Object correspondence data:
..........
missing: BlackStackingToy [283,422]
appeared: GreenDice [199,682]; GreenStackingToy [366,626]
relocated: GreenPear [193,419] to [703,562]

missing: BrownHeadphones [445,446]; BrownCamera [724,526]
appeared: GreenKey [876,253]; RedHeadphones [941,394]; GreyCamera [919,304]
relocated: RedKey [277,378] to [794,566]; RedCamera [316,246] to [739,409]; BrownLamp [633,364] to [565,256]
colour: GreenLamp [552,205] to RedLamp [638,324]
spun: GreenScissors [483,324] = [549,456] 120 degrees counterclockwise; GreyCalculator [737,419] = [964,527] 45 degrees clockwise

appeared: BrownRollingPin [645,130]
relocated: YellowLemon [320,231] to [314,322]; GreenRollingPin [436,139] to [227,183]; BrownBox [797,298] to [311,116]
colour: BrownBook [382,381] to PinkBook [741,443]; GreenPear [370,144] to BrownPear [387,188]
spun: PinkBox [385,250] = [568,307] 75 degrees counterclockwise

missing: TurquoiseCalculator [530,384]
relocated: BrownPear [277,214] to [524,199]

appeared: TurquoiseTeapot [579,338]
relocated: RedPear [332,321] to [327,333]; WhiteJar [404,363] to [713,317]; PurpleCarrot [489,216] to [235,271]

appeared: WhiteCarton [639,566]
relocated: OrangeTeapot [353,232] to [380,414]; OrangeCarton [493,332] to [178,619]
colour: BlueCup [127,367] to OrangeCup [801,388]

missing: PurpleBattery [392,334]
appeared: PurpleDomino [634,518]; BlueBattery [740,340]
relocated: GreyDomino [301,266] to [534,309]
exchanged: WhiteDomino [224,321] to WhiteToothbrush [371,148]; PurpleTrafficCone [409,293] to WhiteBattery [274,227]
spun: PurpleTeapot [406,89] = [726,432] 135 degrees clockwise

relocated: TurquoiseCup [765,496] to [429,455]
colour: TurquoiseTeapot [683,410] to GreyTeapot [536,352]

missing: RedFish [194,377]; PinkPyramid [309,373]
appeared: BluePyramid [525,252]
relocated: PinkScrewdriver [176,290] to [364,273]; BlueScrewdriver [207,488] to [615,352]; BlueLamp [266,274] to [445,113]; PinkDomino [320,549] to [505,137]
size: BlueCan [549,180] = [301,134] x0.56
..........
All of the data above needs to be written out again, exactly.

missing: BlackStackingToy [283,422]
appeared: GreenDice [199,682]; GreenStackingToy [366,626]
relocated: GreenPear [193,419] to [703,562]

missing: BrownHeadphones [445,446]; BrownCamera [724,526]
appeared: GreenKey [876,253]; RedHeadphones [941,394]; GreyCamera [919,304]
relocated: RedKey [277,378] to [794,566]; RedCamera [316,246] to [739,409]; BrownLamp [633,364] to [565,256]
colour: GreenLamp [552,205] to RedLamp [638,324]
spun: GreenScissors [483,324] = [549,456] 120 degrees counterclockwise; GreyCalculator [737,419] = [964,527] 45 degrees clockwise

appeared: BrownRollingPin [645,130]
relocated: YellowLemon [320,231] to [314,322]; GreenRollingPin [436,139] to [227,183]; BrownBox [797,298] to [311,116]
colour: BrownBook [382,381] to PinkBook [741,443]; GreenPear [370,144] to BrownPear [387,188]
spun: PinkBox [385,250] = [568,307] 75 degrees counterclockwise

missing: TurquoiseCalculator [530,384]
relocated: BrownPear [277,214] to [524,199]

appeared: TurquoiseTeapot [579,338]
relocated: RedPear [332,321] to [327,333]; WhiteJar [404,363] to [713,317]; PurpleCarrot [489,216] to [235,271]

appeared: WhiteCarton [639,566]
relocated: OrangeTeapot [353,232] to [380,414]; OrangeCarton [493,332] to [178,619]
colour: BlueCup [127,367] to OrangeCup [801,388]

missing: PurpleBattery [392,334]
appeared: PurpleDomino [634,518]; BlueBattery [740,340]
relocated: GreyDomino [301,266] to [534,309]
exchanged: WhiteDomino [224,321] to WhiteToothbrush [371,148]; PurpleTrafficCone [409,293] to WhiteBattery [274,227]
spun: PurpleTeapot [406,89] = [726,432] 135 degrees clockwise

relocated: TurquoiseCup [765,496] to [429,455]
colour: TurquoiseTeapot [683,410] to GreyTeapot [536,352]

missing: RedFish [194,377]; PinkPyramid [309,373]
appeared: BluePyramid [525,252]
relocated: PinkScrewdriver [176,290] to [364,273]; BlueScrewdriver [207,488] to [615,352]; BlueLamp [266,274] to [445,113]; PinkDomino [320,549] to [505,137]
size: BlueCan [549,180] = [301,134] x0.56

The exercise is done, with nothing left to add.